Omit the pictures and extract only the lines from the line containing "white strawberry: 9 -> 8" to the end of the material, each exactly as written.
══════
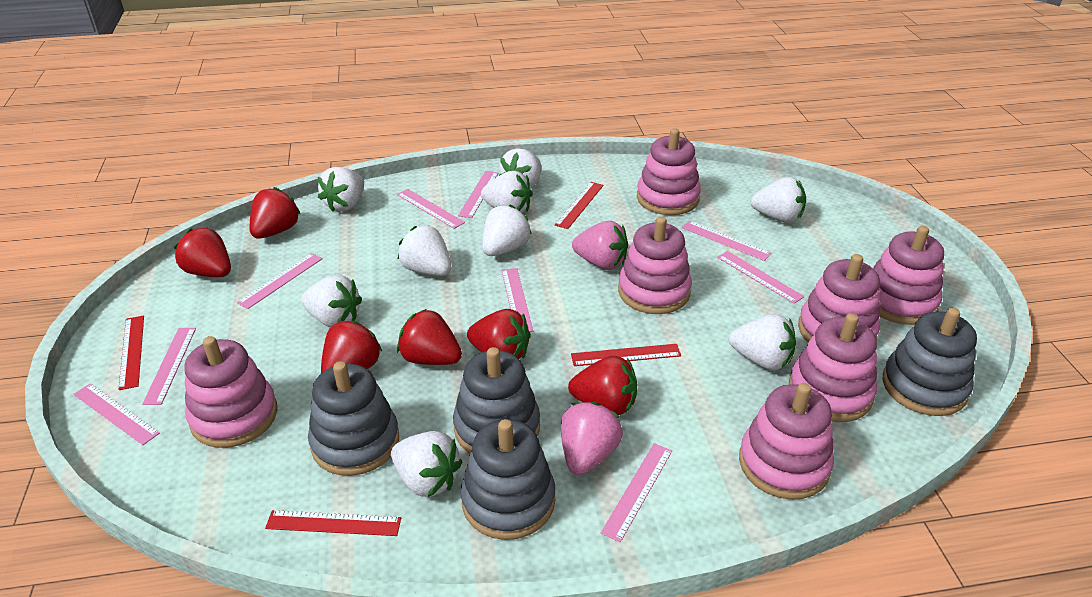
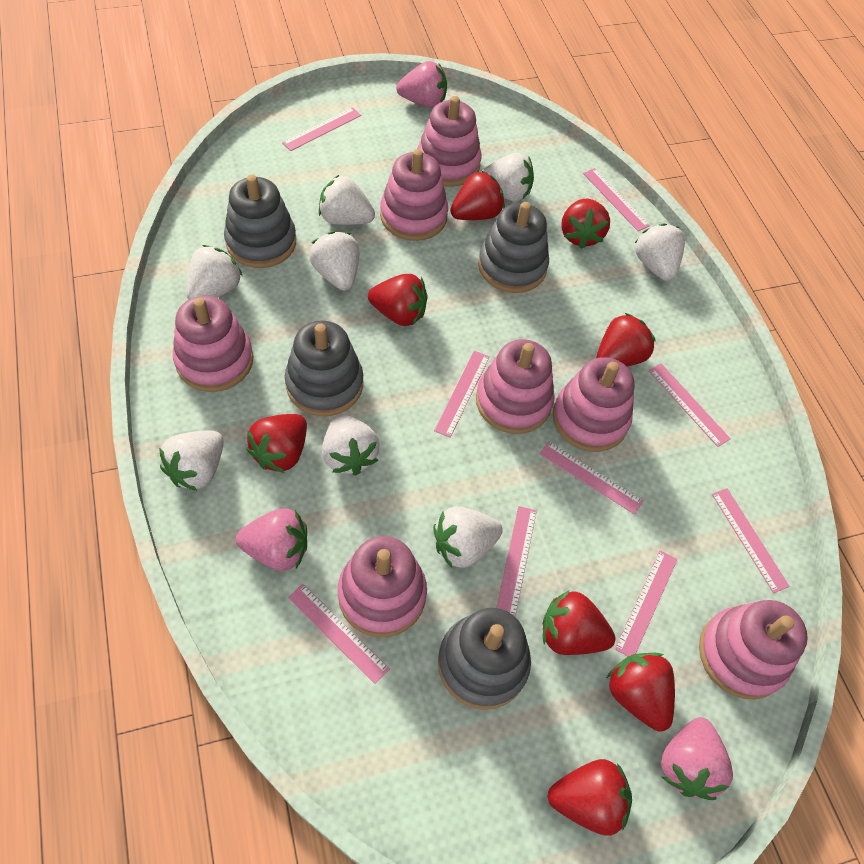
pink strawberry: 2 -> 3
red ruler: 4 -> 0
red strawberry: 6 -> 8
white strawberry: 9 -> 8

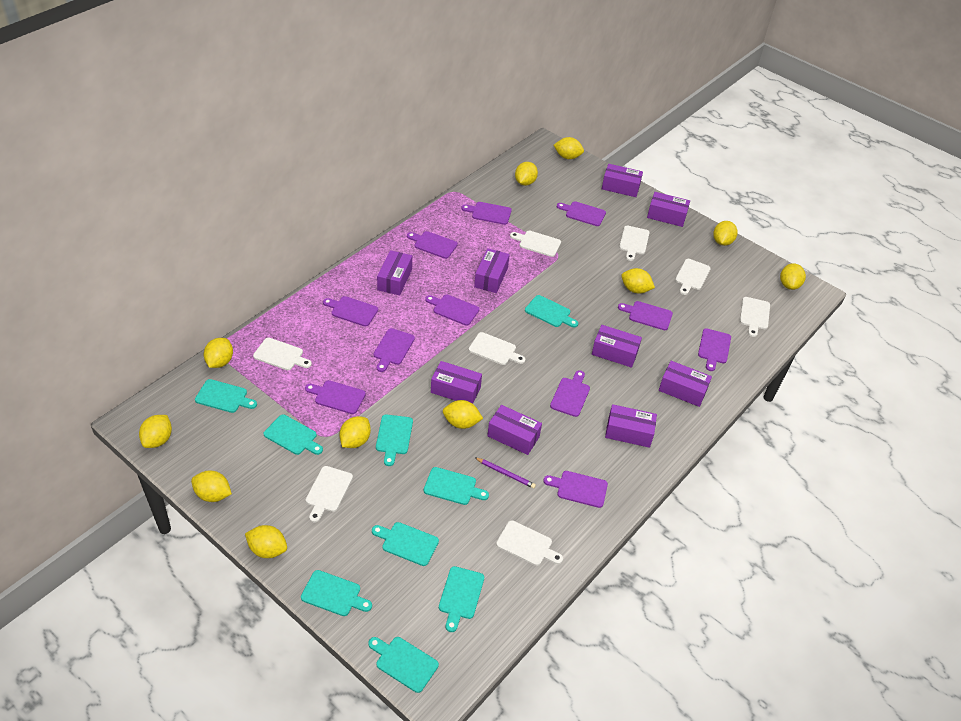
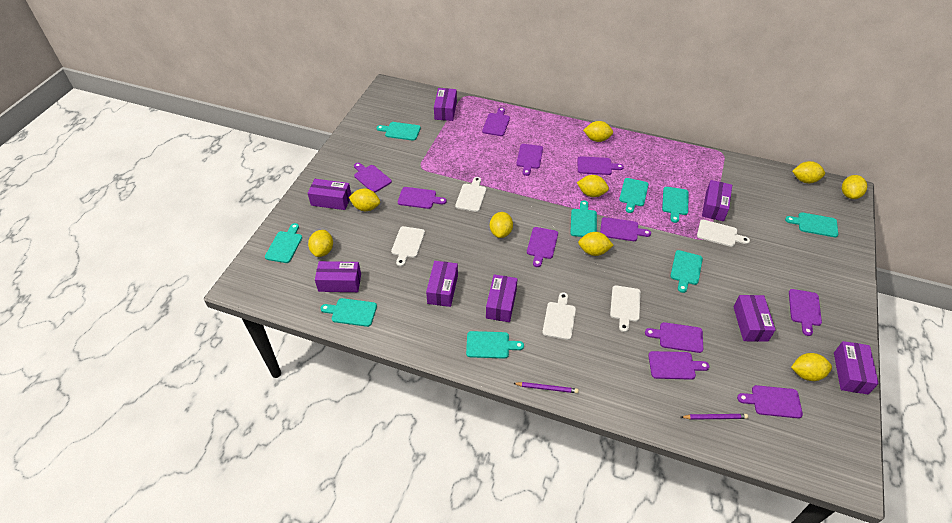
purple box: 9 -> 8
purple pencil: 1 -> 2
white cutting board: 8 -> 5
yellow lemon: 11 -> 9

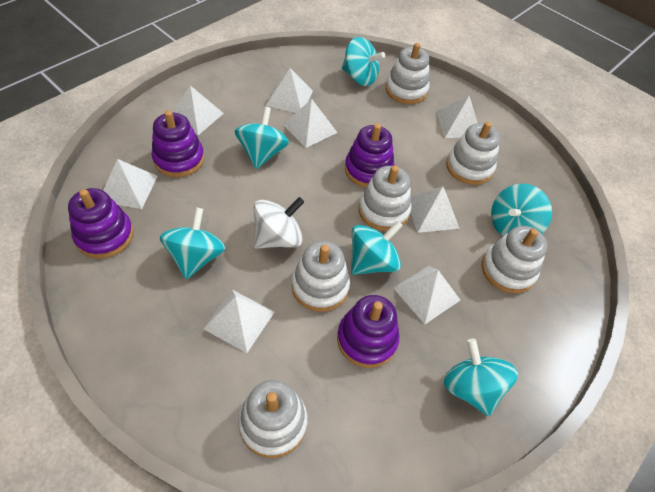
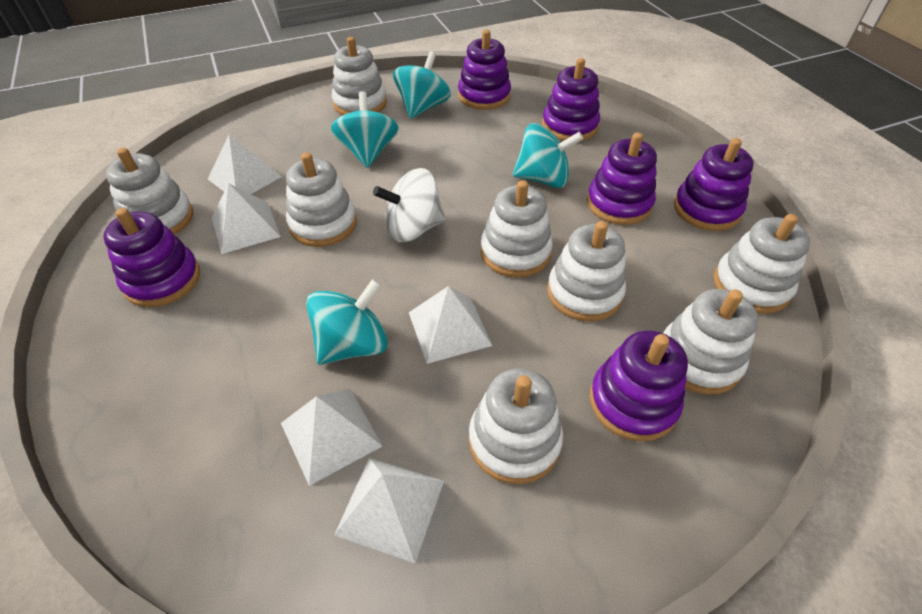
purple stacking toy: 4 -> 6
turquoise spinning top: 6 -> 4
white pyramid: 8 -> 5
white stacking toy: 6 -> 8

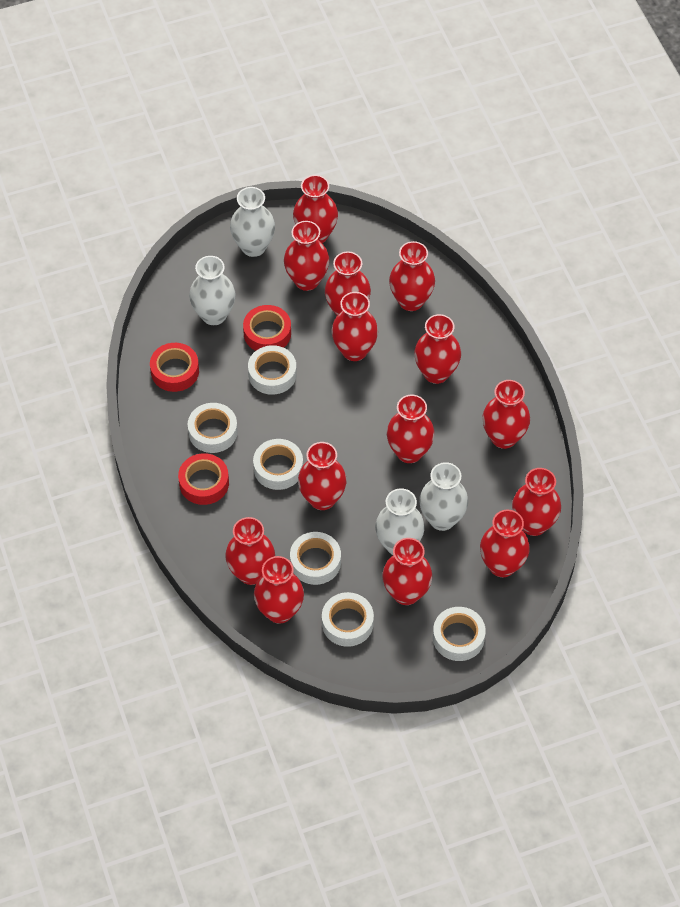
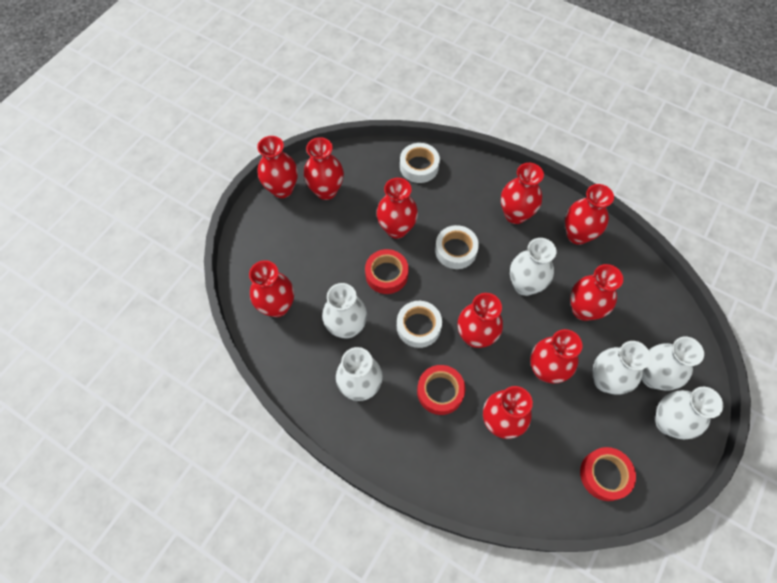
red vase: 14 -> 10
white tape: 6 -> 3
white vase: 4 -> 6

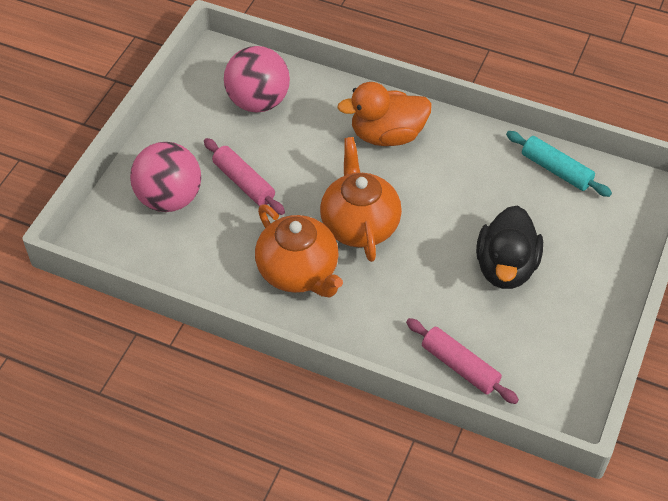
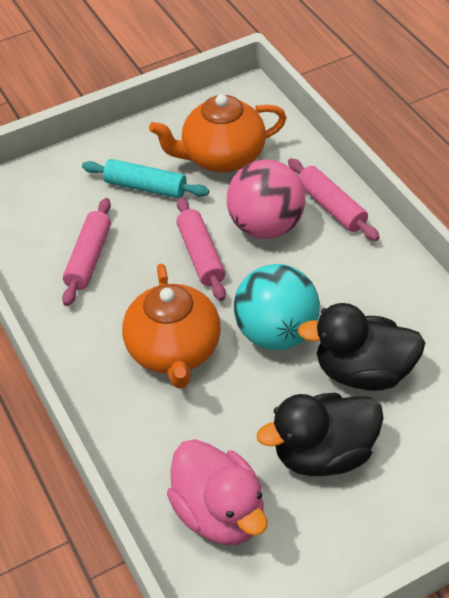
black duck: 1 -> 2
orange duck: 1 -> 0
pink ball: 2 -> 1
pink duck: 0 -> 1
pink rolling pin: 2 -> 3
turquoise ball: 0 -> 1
══════
Solution ->
white strawberry: 9 -> 8

purple box: 9 -> 8
purple pencil: 1 -> 2
white cutting board: 8 -> 5
yellow lemon: 11 -> 9

purple stacking toy: 4 -> 6
turquoise spinning top: 6 -> 4
white pyramid: 8 -> 5
white stacking toy: 6 -> 8

red vase: 14 -> 10
white tape: 6 -> 3
white vase: 4 -> 6

black duck: 1 -> 2
orange duck: 1 -> 0
pink ball: 2 -> 1
pink duck: 0 -> 1
pink rolling pin: 2 -> 3
turquoise ball: 0 -> 1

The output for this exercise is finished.